→ **Work required**:
Show each line in the listing below that contains the word "KEYS".

→ **Provided entries**:
○ ○ ○ ○ ○

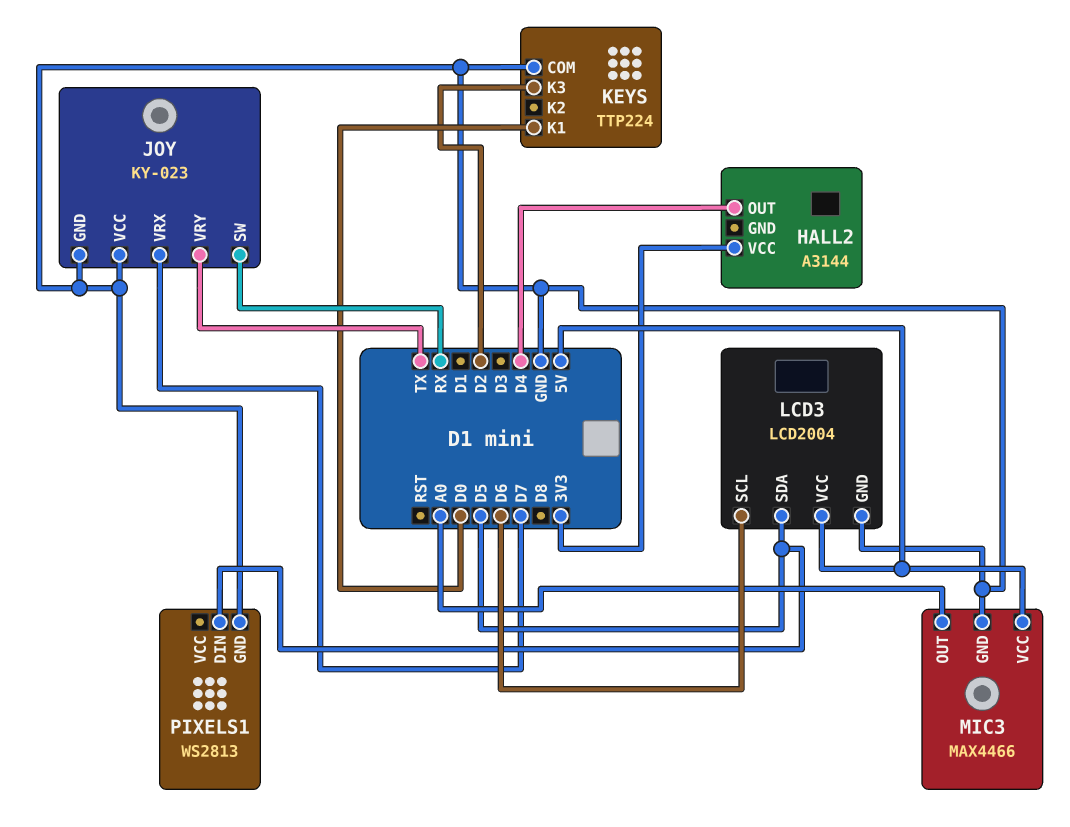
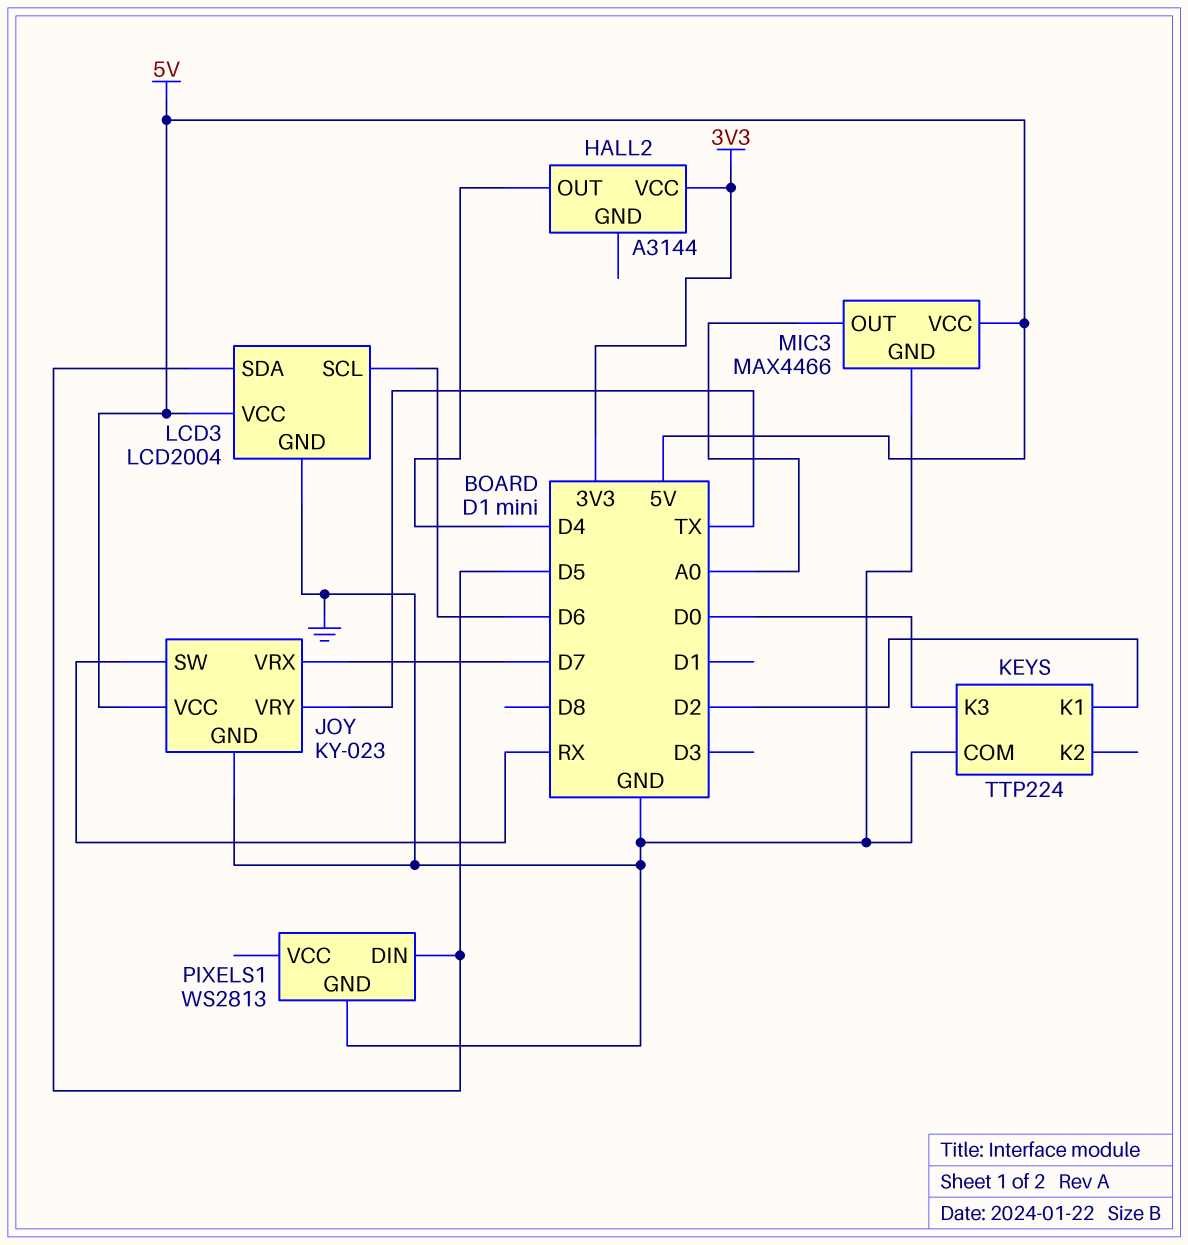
JOY pin VCC: GND -> 5V
KEYS pin K1: D0 -> D2
KEYS pin K3: D2 -> D0

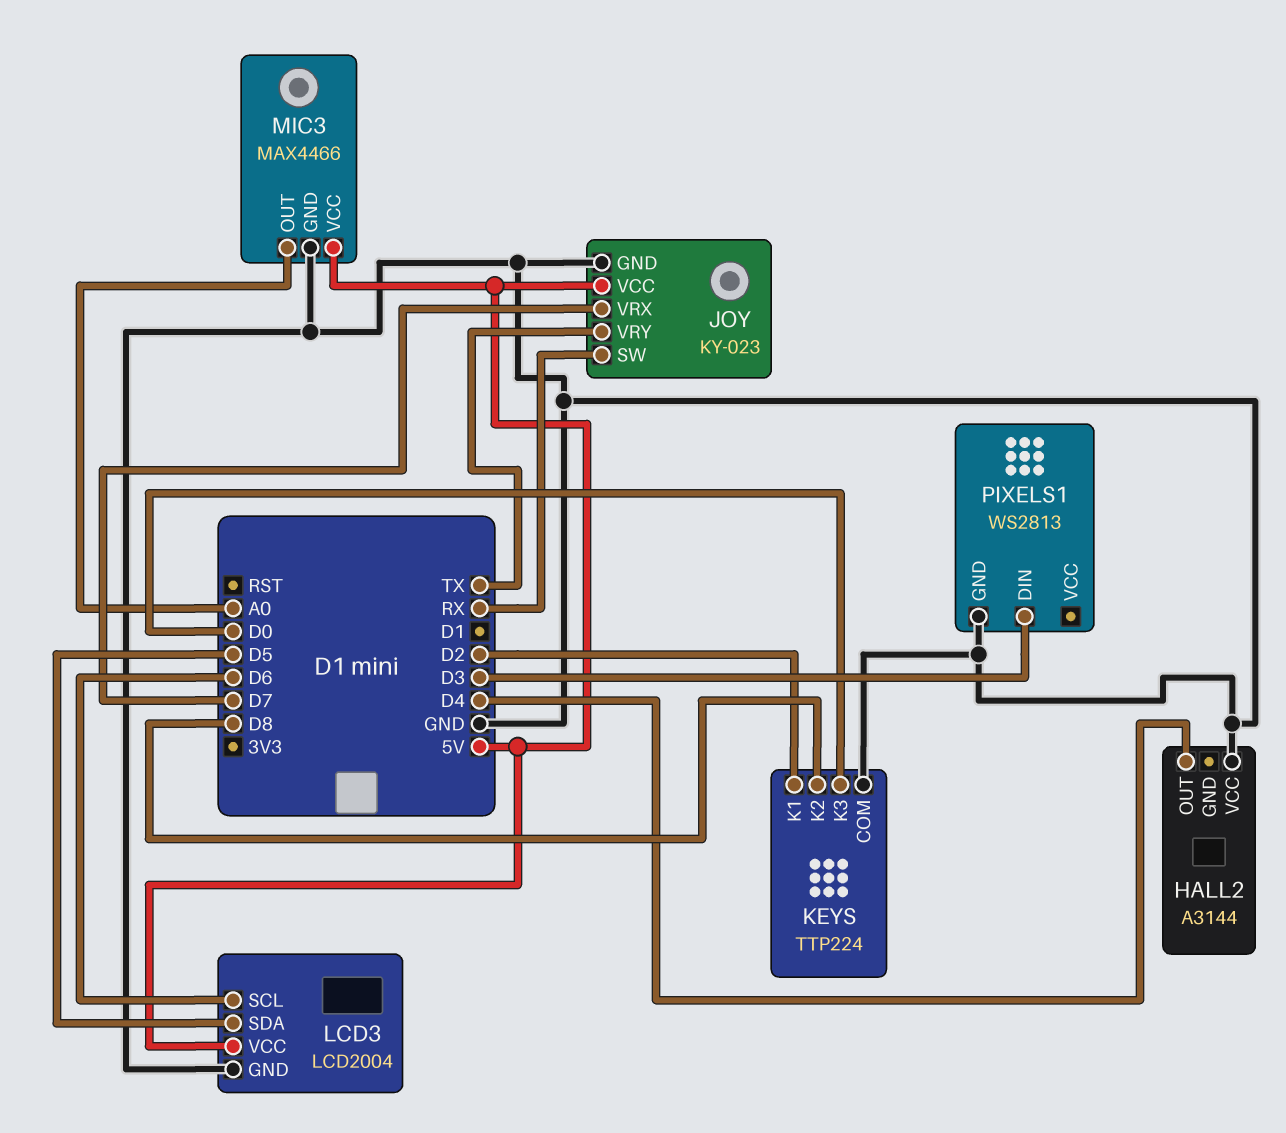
HALL2 pin VCC: 3V3 -> GND
KEYS pin K2: none -> D8
PIXELS1 pin DIN: D5 -> D3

○ ○ ○ ○ ○

→ **Task solution**:
KEYS pin K1: D0 -> D2
KEYS pin K3: D2 -> D0
KEYS pin K2: none -> D8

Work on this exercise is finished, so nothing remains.